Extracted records
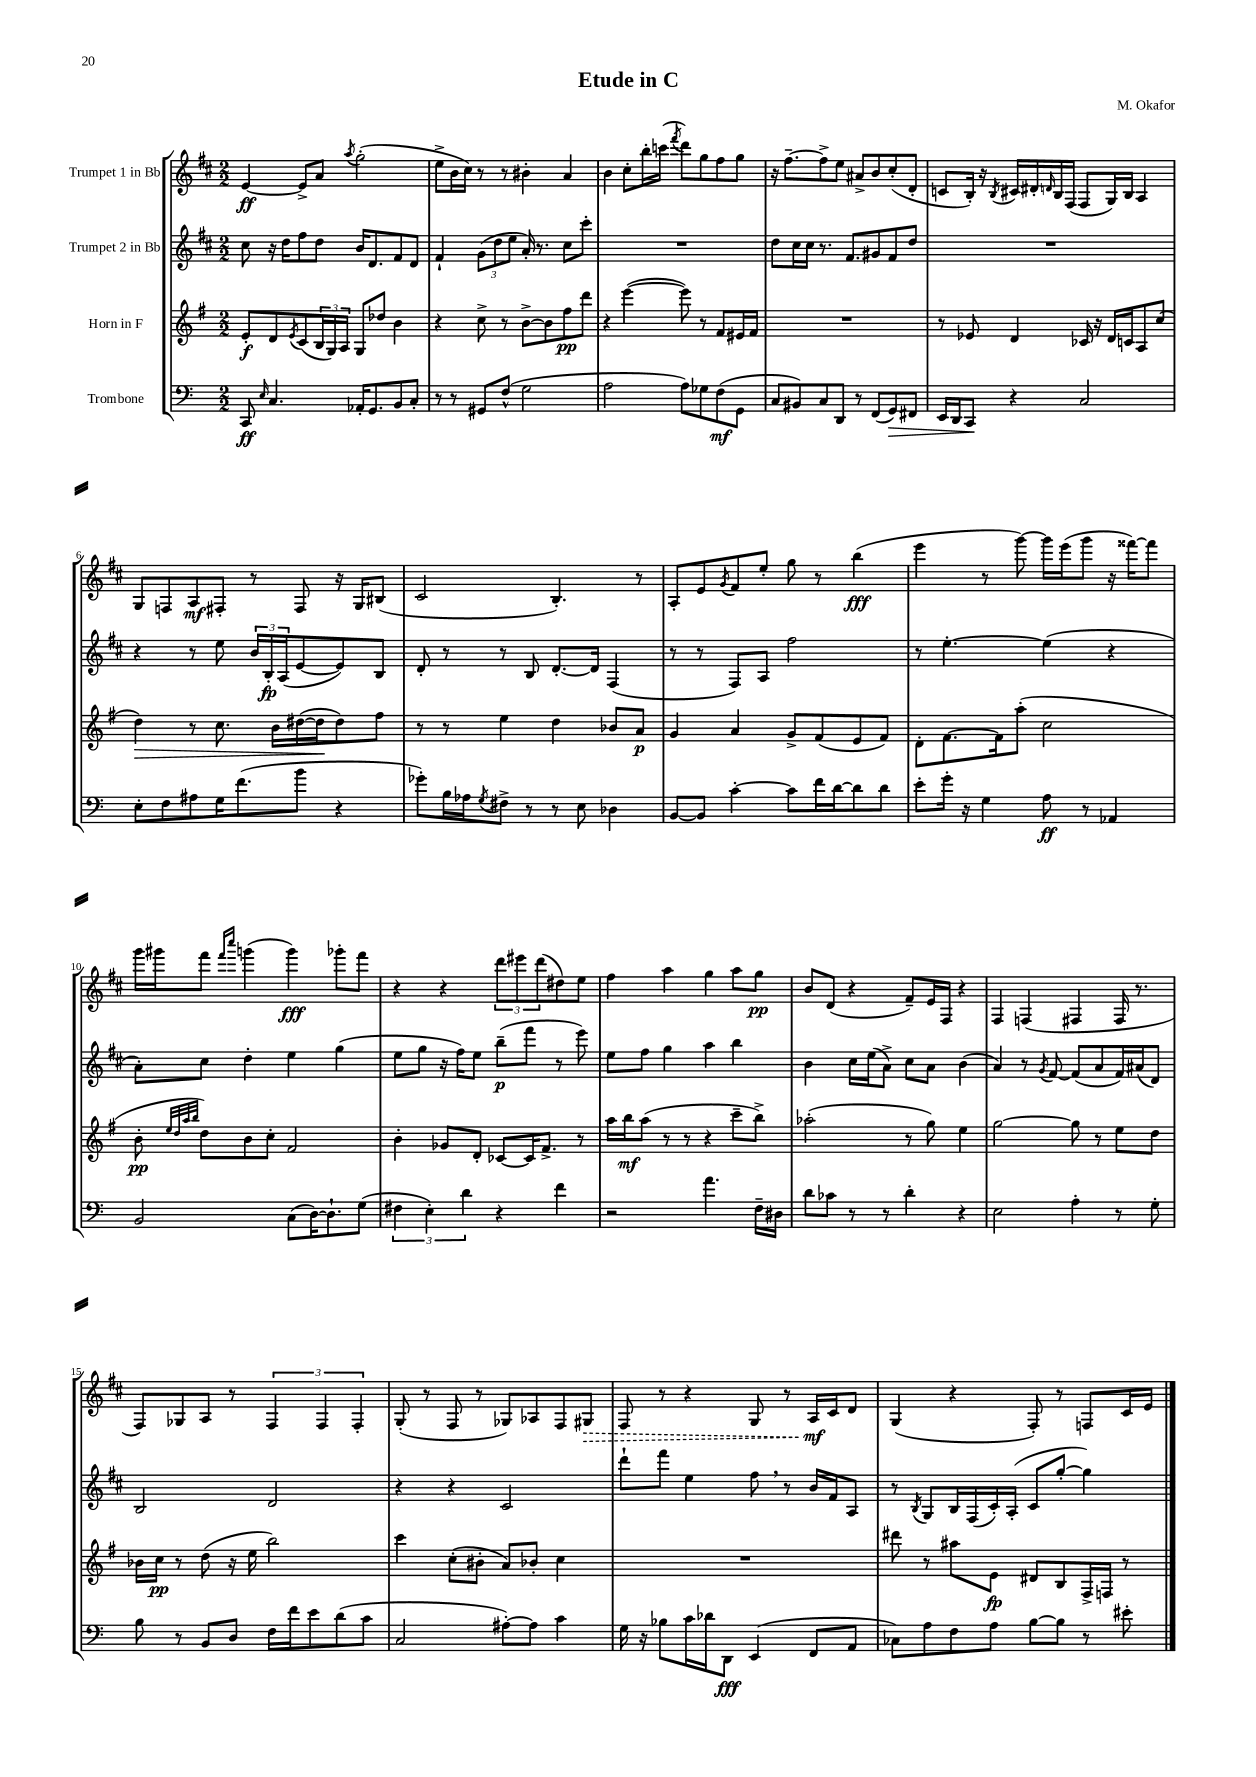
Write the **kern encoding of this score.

**kern	**kern	**kern	**kern
*staff4	*staff3	*staff2	*staff1
*clefF4	*clefG2	*clefG2	*clefG2
*k[]	*k[f#]	*k[f#c#]	*k[f#c#]
*M2/2	*M2/2	*M2/2	*M2/2
8CC	8e'	8cc#	[4e
16qqE	.	.	.
4.C	8d	16r	.
.	.	16dd	.
.	8qe	.	.
.	(8c	8ff#	8e^]
.	24B	8dd	8a
.	24G)	.	.
.	24A	.	.
.	.	.	8qaa
16AA-'	8G	16b	(2gg'
8.GG	.	8.d	.
.	8dd-	.	.
8BB	4b	8f#	.
8C'	.	8d	.
=	=	=	=
8r	4r	4f#`	8ee^
8r	.	.	16b
.	.	.	16cc#)
8GG#	8cc^	(12g	8r
.	.	12dd	.
(8F^^	8r	.	8r
.	.	12ee	.
2G	[8b^	16a')	4b#'
.	.	8.r	.
.	8b]	.	.
.	8ff#	8cc#	4a
.	8ddd	8ccc#'	.
=	=	=	=
2A	4r	1r	4b
.	([4eee	.	8cc#'
.	.	.	16bb'
.	.	.	(16ccc
.	.	.	8qfff#
8A)	8eee])	.	8ddd)
8G-	8r	.	8gg
(8F	8f#	.	8ff#
8GG	16e#	.	8gg
.	16f#	.	.
=	=	=	=
8C	1r	8dd	16r
.	.	.	[8.ff#~
8BB#)	.	16cc#	.
.	.	16cc#	.
8C	.	8.r	8ff#^]
8DD	.	.	8ee
.	.	8.f#	.
8r	.	.	8a#^
(8FF	.	8g#	8b
8GG)	.	8f#	(8cc#'
8FF#	.	8dd	8d'
=	=	=	=
16EE	8r	1r	8c
16DD	.	.	.
8CC	8e-	.	16B')
.	.	.	16r
.	.	.	8qB
4r	4d	.	16c#
.	.	.	16d#'
.	.	.	16qqd
.	.	.	16B
.	.	.	(16F#
2C	16c-	.	8F#
.	16r	.	.
.	16d	.	16G)
.	16c	.	16B
.	8A	.	4A
.	(8cc	.	.
=	=	=	=
8E'	4dd)	4r	8G
8F	.	.	8F
8A#	8r	8r	8A
16G	8.cc	8ee	8F#'
(8.f	.	.	.
.	.	24b	8r
.	.	24B'	.
.	16b	.	.
.	.	(24A	.
8b	([16dd#	[8e	8F#
.	16dd#]	.	.
4r	8dd#)	8e])	16r
.	.	.	16G
.	8ff#	8B	(8B#
=	=	=	=
8g-')	8r	8d'	2c#
16B	8r	8r	.
16A-	.	.	.
8qG	.	.	.
8F#^	4ee	8r	.
8r	.	8B	.
8r	4dd	[8.d'	4.B')
8E	.	.	.
.	.	16d]	.
4D-	8b-	(4F#	.
.	8a	.	8r
=	=	=	=
[8BB	4g	8r	8A'
8BB]	.	8r	8e
.	.	.	8qg
[4c'	4a	8F#)	8f#
.	.	8A	8ee'
8c]	8g^	2ff#	8gg
16f	(8f#	.	8r
[16d	.	.	.
8d]	8e	.	(4bb
8d	8f#)	.	.
=	=	=	=
8e'	8d'	8r	4eee
16g'	[8.f#	[4.ee'	.
16r	.	.	.
4G	.	.	8r
.	16f#]	.	.
.	(8aa'	.	[8ggg)
8A	2cc	(4ee]	16ggg]
.	.	.	(16eee
8r	.	.	8ggg
4AA-	.	4r	16r
.	.	.	[16fff##)
.	.	.	8fff##]
=	=	=	=
2BB	8b'	8a')	16ggg
.	.	.	16ggg#
.	32qqee	.	.
.	32qqdd	.	.
.	32qqaa	.	.
.	32qqbb	.	.
.	8dd)	8cc#	8fff#
.	.	.	16qqfff#
.	.	.	16qqcccc#
.	8b	4dd'	(4ggg
.	8cc'	.	.
(8C	2f#	4ee	4ggg)
[16D)	.	.	.
8.D`]	.	.	.
.	.	(4gg	8ggg-'
(8G	.	.	8fff#
=	=	=	=
6F#	4b'	8ee	4r
.	.	8gg	.
6E')	.	.	.
.	8g-	16r	4r
.	.	16ff#)	.
6d	.	.	.
.	8d'	8ee	.
4r	[8c-	(8bb~	12ddd
.	.	.	12eee#
.	16c-]	8fff#	.
.	.	.	(12ddd
.	8.f#^	.	.
4f	.	8r	8dd#)
.	8r	8eee)	8ee
=	=	=	=
2r	16aa	8ee	4ff#
.	16bb	.	.
.	(8aa	8ff#	.
.	8r	4gg	4aa
.	8r	.	.
4.a	4r	4aa	4gg
.	8ccc~	4bb	8aa
16F~	8bb^)	.	8gg
16D#	.	.	.
=	=	=	=
8d	(2aa-'	4b	8b
8c-	.	.	(8d
8r	.	16cc#	4r
.	.	(16ee	.
8r	.	8a^)	.
4d'	8r	8cc#	8f#~)
.	8gg)	8a	16e
.	.	.	16F#
4r	4ee	(4b	4r
=	=	=	=
2E	[2gg	4a)	4F#
.	.	8r	(4F
.	.	8qg	.
.	.	[8f#	.
4A'	8gg]	(8f#]	4F#
.	8r	8a	.
8r	8ee	16f#)	16F#
.	.	(16a#	8.r
8G'	8dd	8d)	.
=	=	=	=
8B	16b-	2B	8F#)
.	16cc	.	.
8r	8r	.	8G-
8BB	(8dd	.	8A
8D	16r	.	8r
.	16ee	.	.
16F	2bb)	2d	6F#
16f	.	.	.
8e	.	.	.
.	.	.	6F#
(8d	.	.	.
.	.	.	6F#'
8c	.	.	.
=	=	=	=
2C	4ccc	4r	(8G'
.	.	.	8r
.	(8cc'	4r	8F#
.	8b#'	.	8r
[8A#')	8a)	2c#	8G-)
8A#]	8b-'	.	8A-
4c	4cc	.	8F#
.	.	.	8G#
=	=	=	=
16G	1r	8ddd`	8F#
16r	.	.	.
8B-	.	8fff#	8r
16c	.	4ee	4r
16d-	.	.	.
8DD	.	.	.
(4EE	.	8ff#	8G
.	.	8r	8r
8FF	.	16b	16A
.	.	16f#	16c#
8AA	.	8A	8d
=	=	=	=
8C-)	8ddd#	8r	(4G
.	.	8qB	.
8A	8r	8G	.
8F	8aa#	16B	4r
.	.	(16F#	.
8A	8e	16c#')	.
.	.	(16A'	.
[8B	8d#	8c#	8F#')
8B]	8B	[8gg'	8r
8r	16F#^	4gg])	8F
.	16F	.	.
8e#'	8r	.	16c#
.	.	.	16e
==	==	==	==
*-	*-	*-	*-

Work required
Pick out each line above that contains the string "kern" and copy it in full.

Solution to the exercise
Write the **kern encoding of this score.
**kern	**kern	**kern	**kern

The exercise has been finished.